Work to be completed:
Start with the line that holds "HALL pin OUT: A6 -> C15". Please copy it and each remaining line below exactly, leaving pictures out.

Records provided:
= = = = =
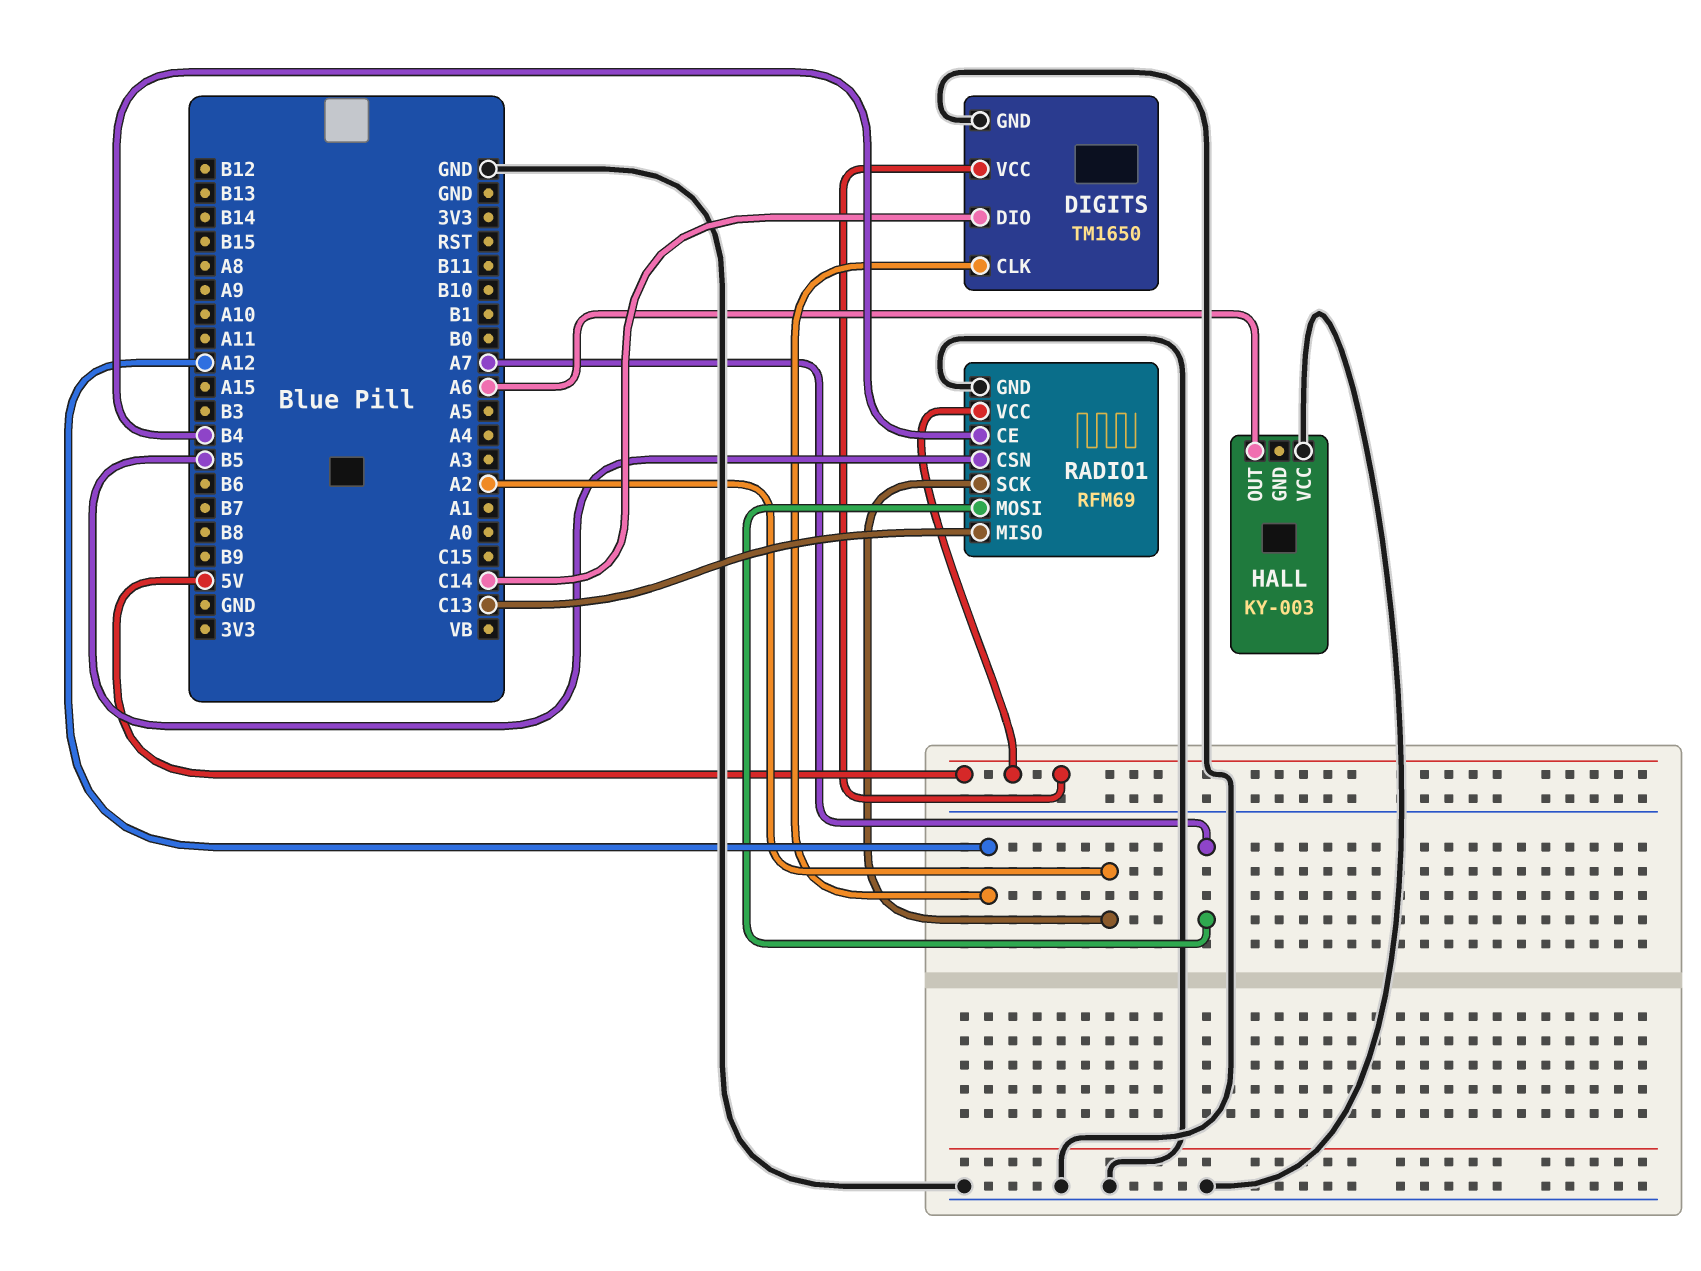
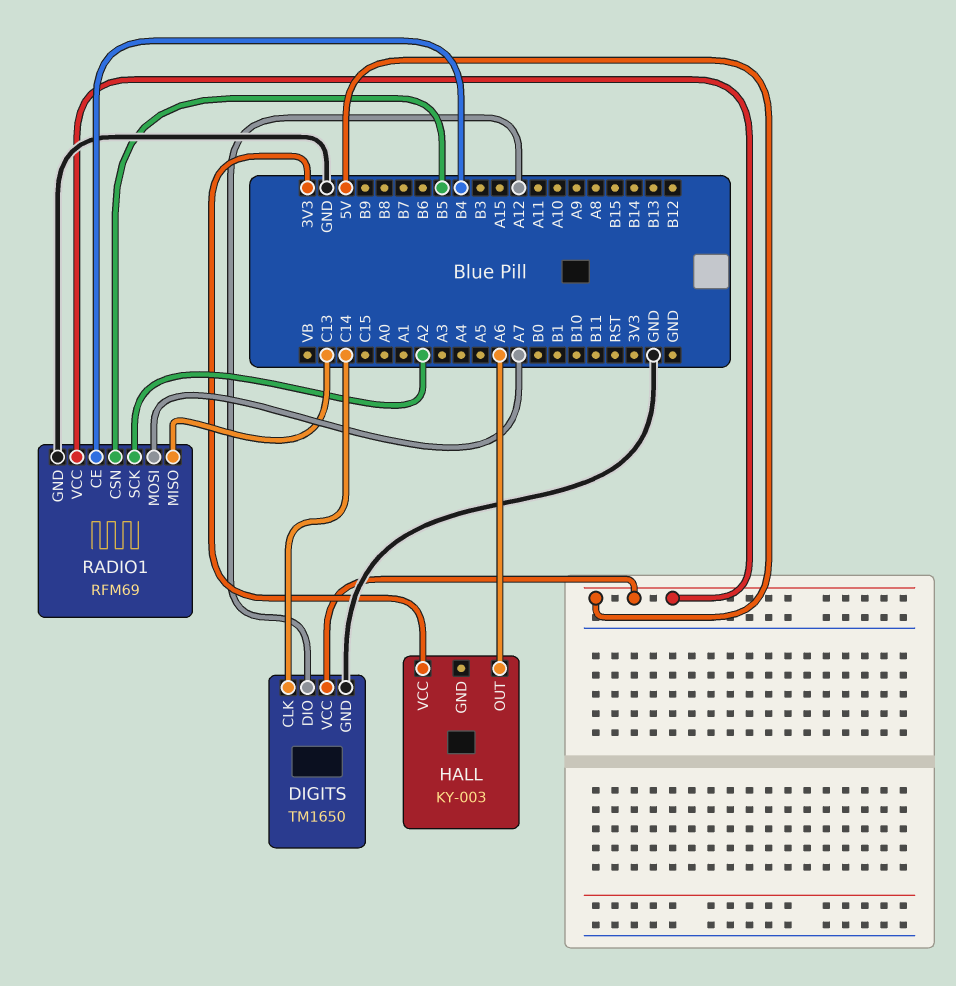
DIGITS pin CLK: A12 -> C14
DIGITS pin DIO: C14 -> A12
HALL pin VCC: GND -> 3V3

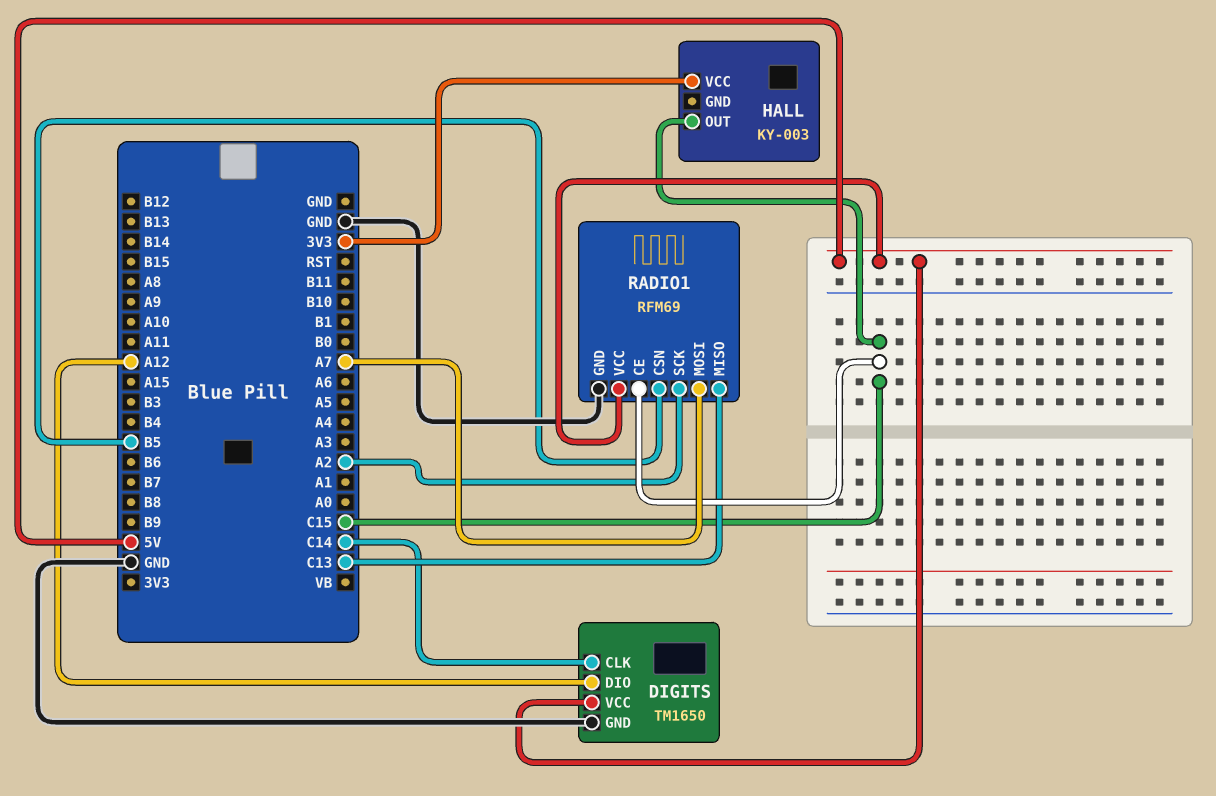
HALL pin OUT: A6 -> C15
RADIO1 pin CE: B4 -> C15

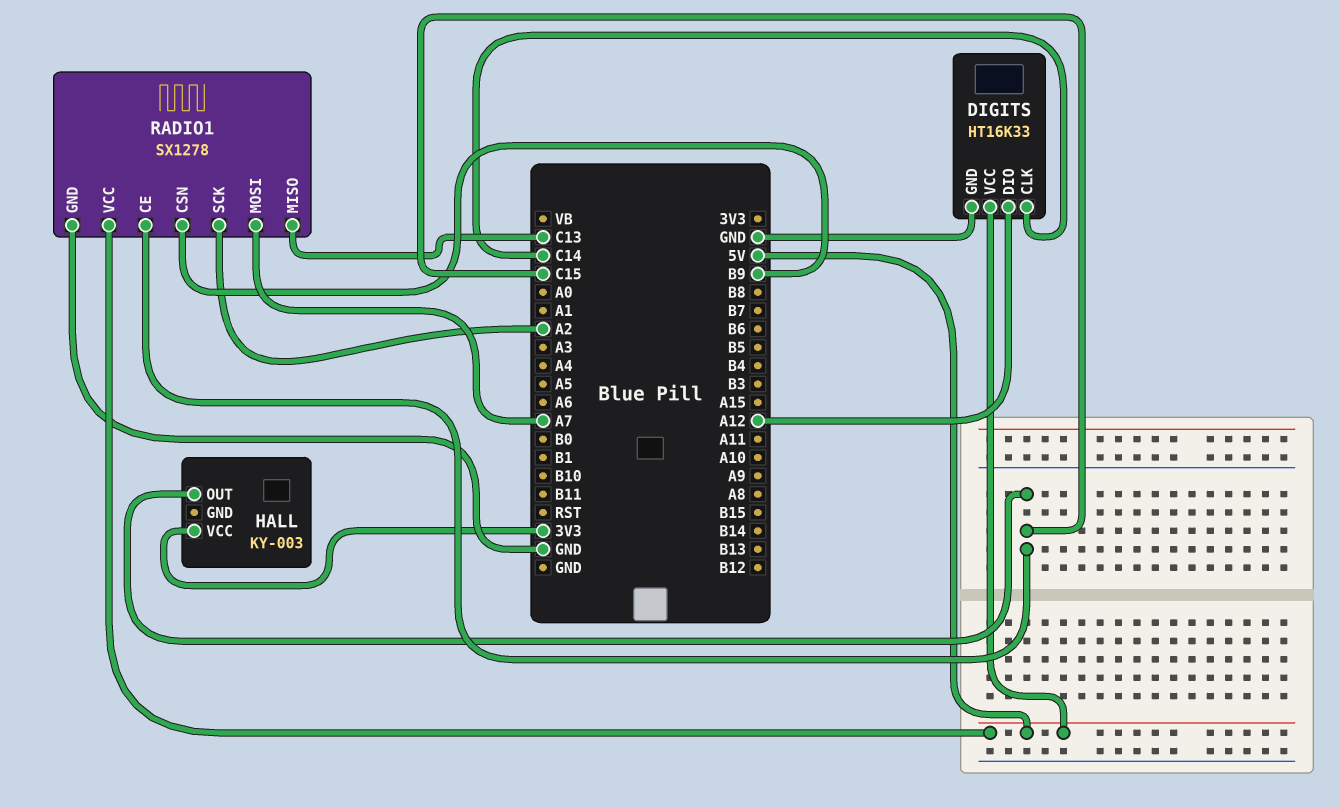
DIGITS: TM1650 -> HT16K33
RADIO1: RFM69 -> SX1278
RADIO1 pin CSN: B5 -> B9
= = = = =
Exercise response:
HALL pin OUT: A6 -> C15
RADIO1 pin CE: B4 -> C15

DIGITS: TM1650 -> HT16K33
RADIO1: RFM69 -> SX1278
RADIO1 pin CSN: B5 -> B9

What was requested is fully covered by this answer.